>>

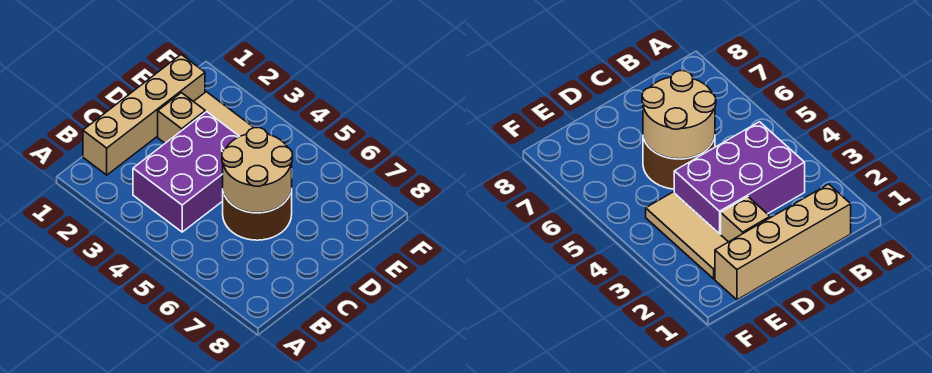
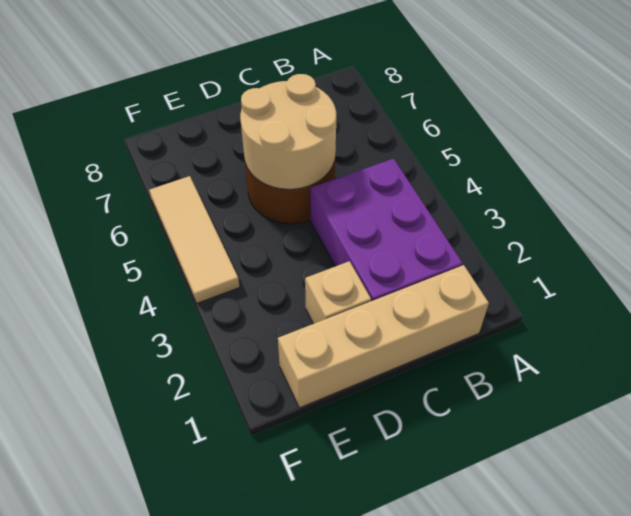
purple brick B3:D4 level 1 -> purple brick B2:C4 level 1
tan tile E2:E4 level 1 -> tan tile F4:F6 level 1

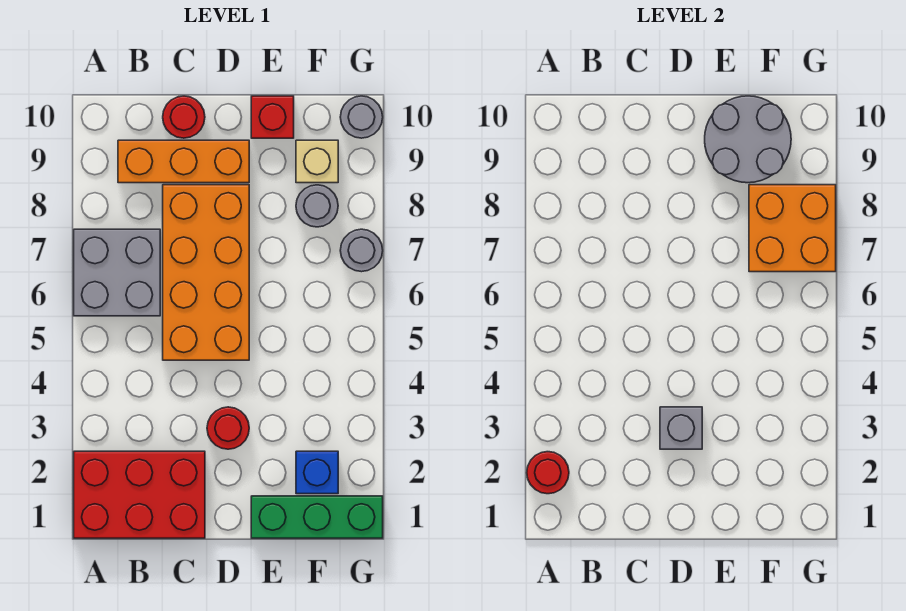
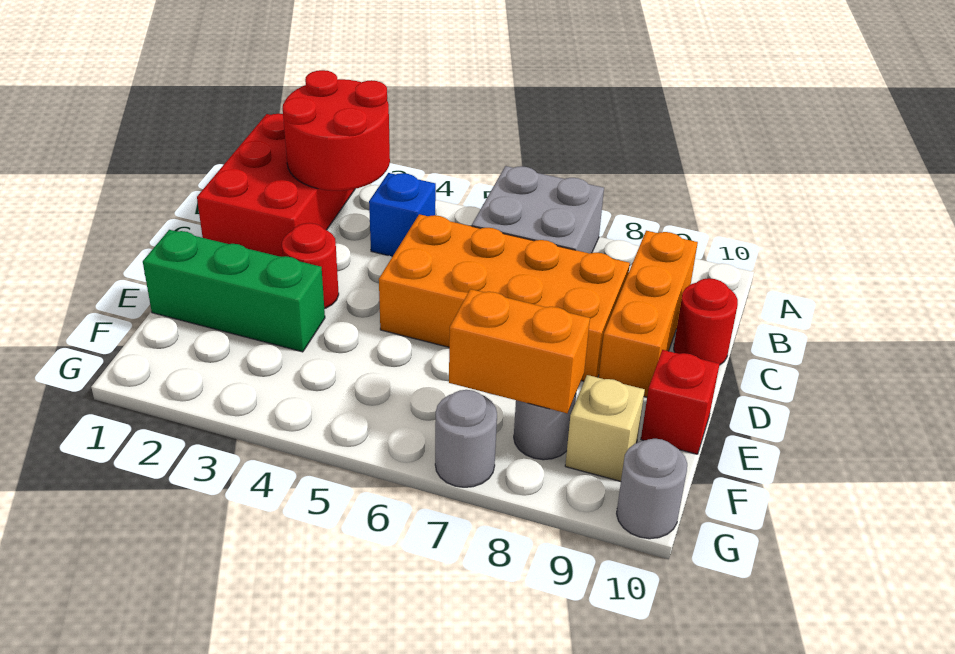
red round brick A2 level 2 -> red round brick A2:B3 level 2
grey brick D3 level 2 -> none
green brick E1:G1 level 1 -> green brick E1:E3 level 1
grey round brick E9:F10 level 2 -> none
blue brick F2 level 1 -> blue brick B4 level 1
orange brick F7:G8 level 2 -> orange brick F7:F8 level 2

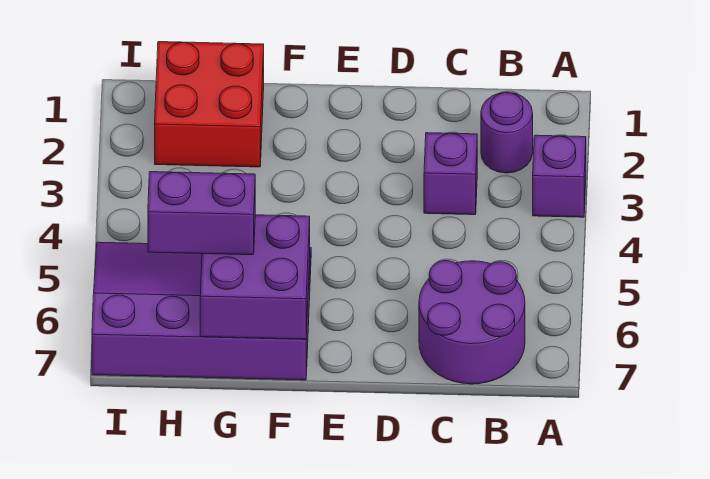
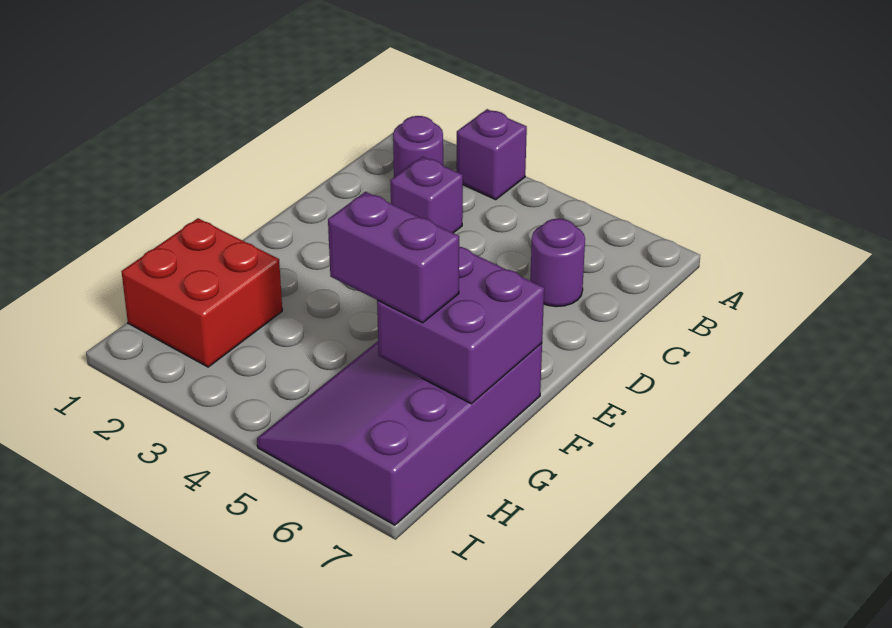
purple round brick B6:C7 level 1 -> purple round brick C6 level 1
purple brick G6:H6 level 3 -> purple brick G5:G6 level 3

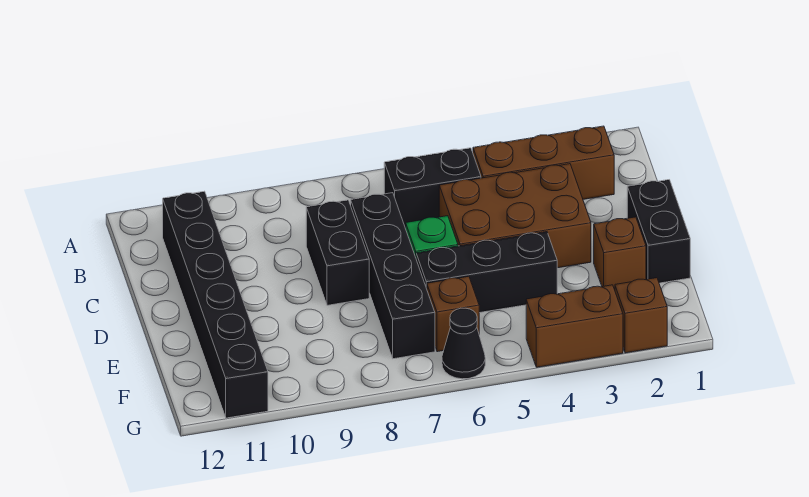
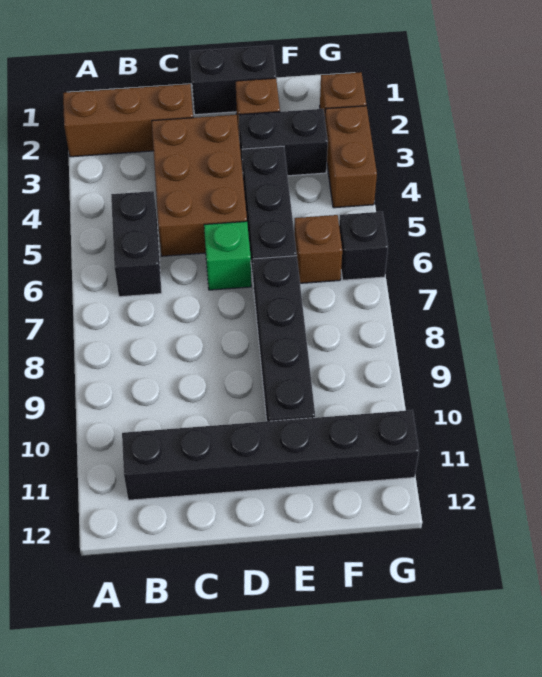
brown brick B2:B4 level 1 -> brown brick A2:C2 level 1
black brick C7:F7 level 1 -> black brick E7:E10 level 1
black brick C8:D8 level 1 -> black brick E3:F3 level 1
black cone G6 level 1 -> black brick G6 level 1

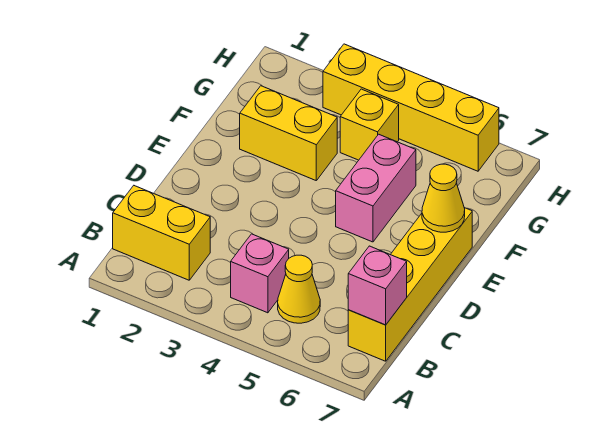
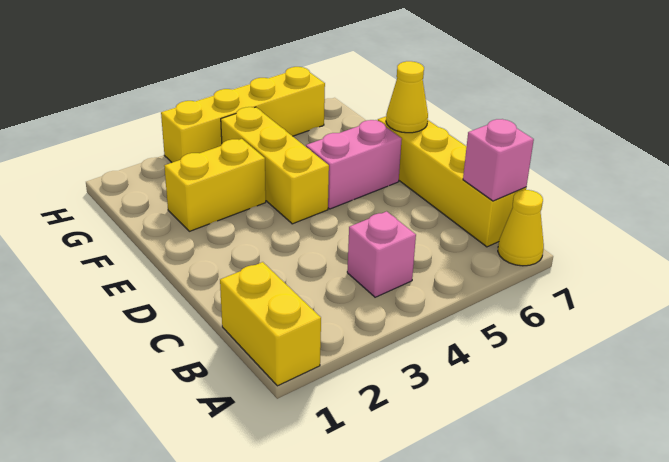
yellow brick B1:B2 level 1 -> yellow brick A1:B1 level 1
yellow cone B5 level 1 -> yellow cone A7 level 1
pink brick E5:F5 level 1 -> pink brick E5:E6 level 1
yellow brick G4 level 1 -> yellow brick E4:G4 level 1

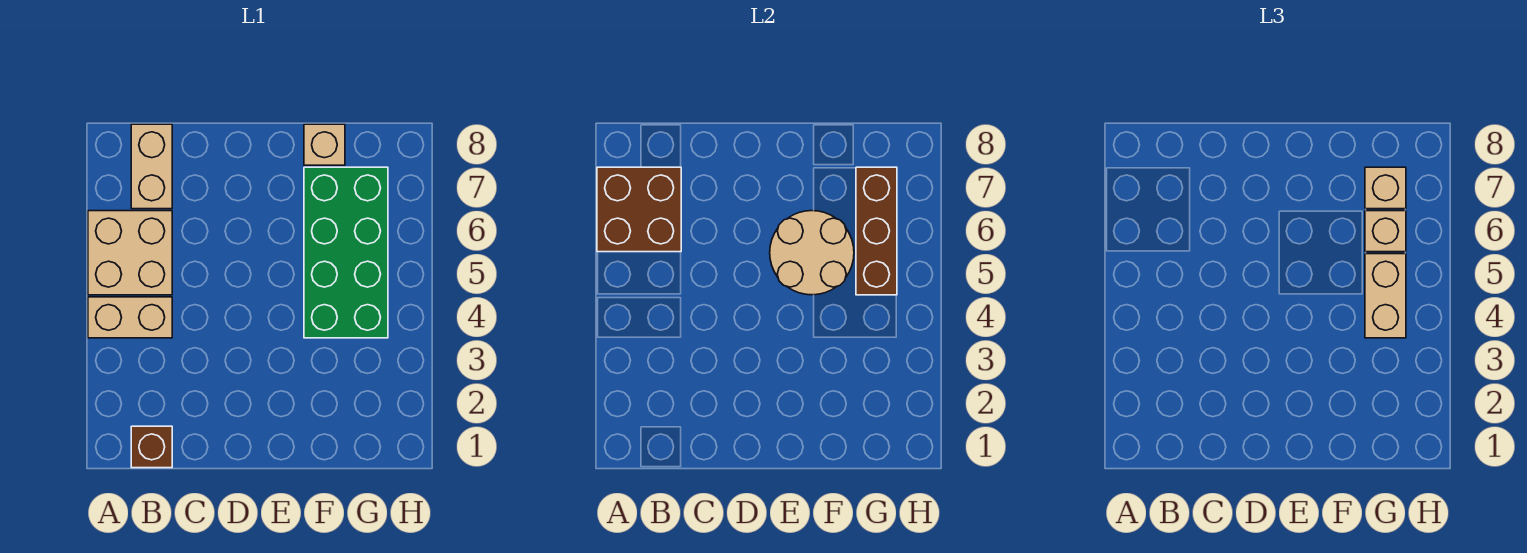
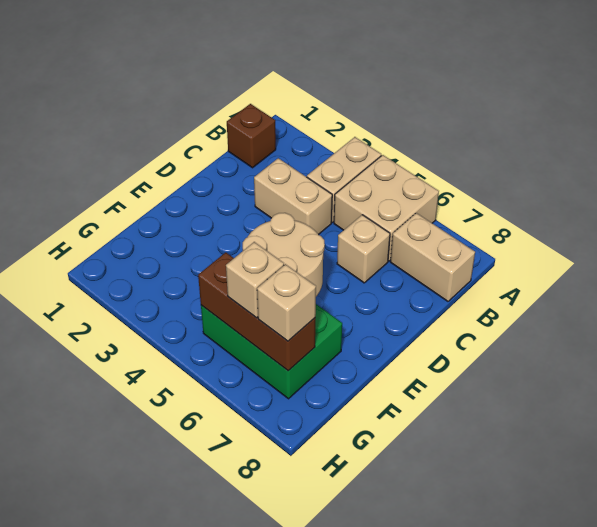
brown brick A6:B7 level 2 -> none
green brick F4:G7 level 1 -> green brick F5:G7 level 1
tan brick F8 level 1 -> tan brick C6 level 1
tan brick G4:G5 level 3 -> tan brick C3:C4 level 1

<<

## Task details
The last line of the entries marks the end, and the line with "tan tile E2:E4" marks the start. Output exactly those two lines and every line between them, nothing else, with the pictures left out.

## Answer for the task
tan tile E2:E4 level 1 -> tan tile F4:F6 level 1

red round brick A2 level 2 -> red round brick A2:B3 level 2
grey brick D3 level 2 -> none
green brick E1:G1 level 1 -> green brick E1:E3 level 1
grey round brick E9:F10 level 2 -> none
blue brick F2 level 1 -> blue brick B4 level 1
orange brick F7:G8 level 2 -> orange brick F7:F8 level 2

purple round brick B6:C7 level 1 -> purple round brick C6 level 1
purple brick G6:H6 level 3 -> purple brick G5:G6 level 3

brown brick B2:B4 level 1 -> brown brick A2:C2 level 1
black brick C7:F7 level 1 -> black brick E7:E10 level 1
black brick C8:D8 level 1 -> black brick E3:F3 level 1
black cone G6 level 1 -> black brick G6 level 1

yellow brick B1:B2 level 1 -> yellow brick A1:B1 level 1
yellow cone B5 level 1 -> yellow cone A7 level 1
pink brick E5:F5 level 1 -> pink brick E5:E6 level 1
yellow brick G4 level 1 -> yellow brick E4:G4 level 1

brown brick A6:B7 level 2 -> none
green brick F4:G7 level 1 -> green brick F5:G7 level 1
tan brick F8 level 1 -> tan brick C6 level 1
tan brick G4:G5 level 3 -> tan brick C3:C4 level 1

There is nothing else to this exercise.